(Object matching data)
-*-*-

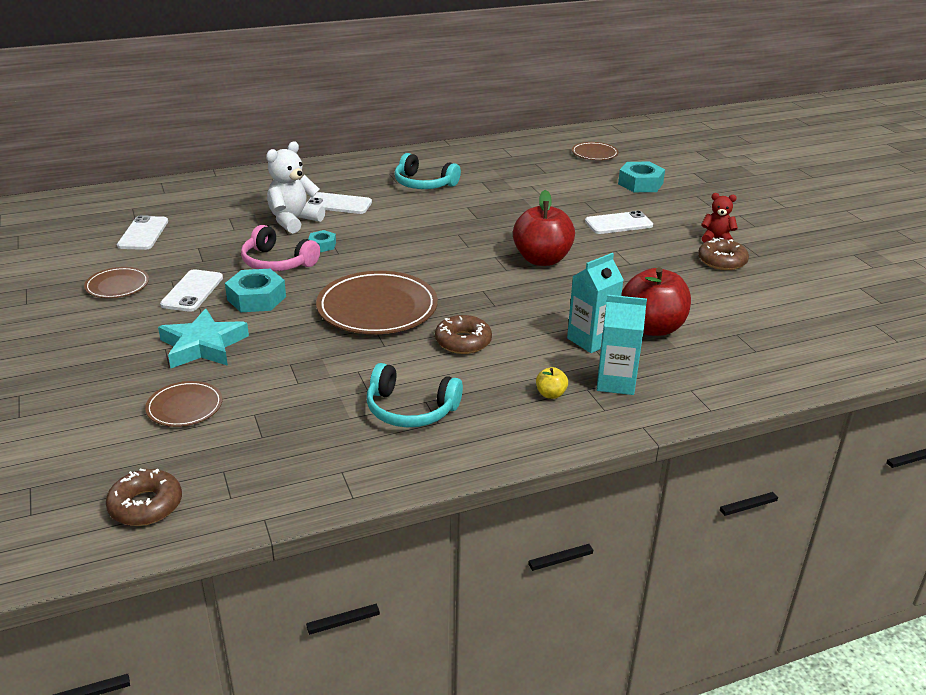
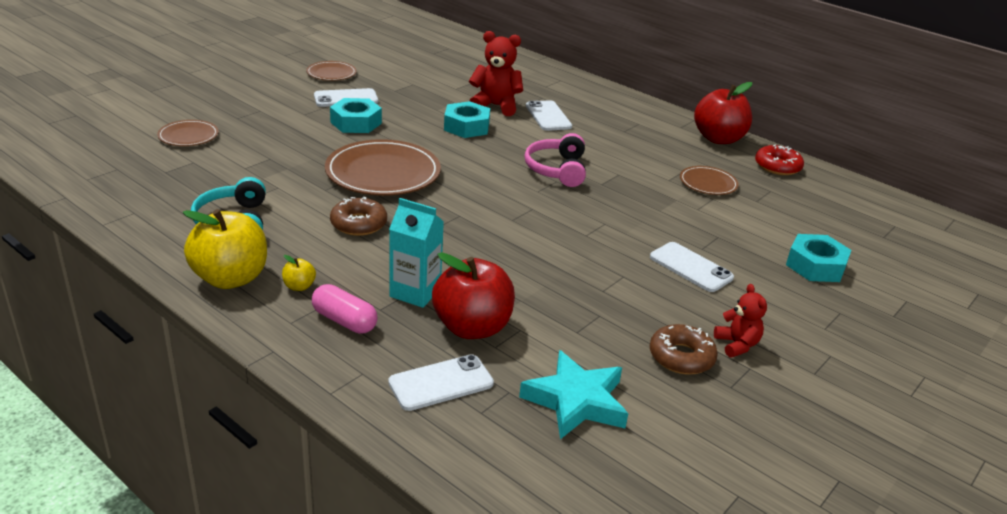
camera: 60 degrees right, 0 degrees up
brown donut [106,469,182,526] -> none
white phone [117,215,168,250] -> white phone moved to [388,354,494,411]
turquoise star [158,308,249,368] -> turquoise star moved to [519,350,628,439]
pink headphones [241,225,320,271] -> pink headphones moved to [525,133,586,187]
white teddy bear [266,141,325,233] -> red teddy bear [469,31,523,116]
turquoise nut [308,230,336,252] -> turquoise nut [444,101,490,138], size x1.80
turquoise headphones [394,153,461,189] -> none
red apple [513,190,575,266] -> red apple moved to [694,82,752,144]
brown plate [572,142,619,160] -> brown plate moved to [680,166,739,195]
turquoise carton [597,295,647,395] -> pink capsule [312,284,378,334]
none -> yellow apple [183,209,267,289]
none -> red donut [755,145,804,175]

-*-*-

Output nothing but the lines from the one containing "pink headphones [241,225,320,271]" through the last line of the data, exactly as they stand.

▶ [Answer below]
pink headphones [241,225,320,271] -> pink headphones moved to [525,133,586,187]
white teddy bear [266,141,325,233] -> red teddy bear [469,31,523,116]
turquoise nut [308,230,336,252] -> turquoise nut [444,101,490,138], size x1.80
turquoise headphones [394,153,461,189] -> none
red apple [513,190,575,266] -> red apple moved to [694,82,752,144]
brown plate [572,142,619,160] -> brown plate moved to [680,166,739,195]
turquoise carton [597,295,647,395] -> pink capsule [312,284,378,334]
none -> yellow apple [183,209,267,289]
none -> red donut [755,145,804,175]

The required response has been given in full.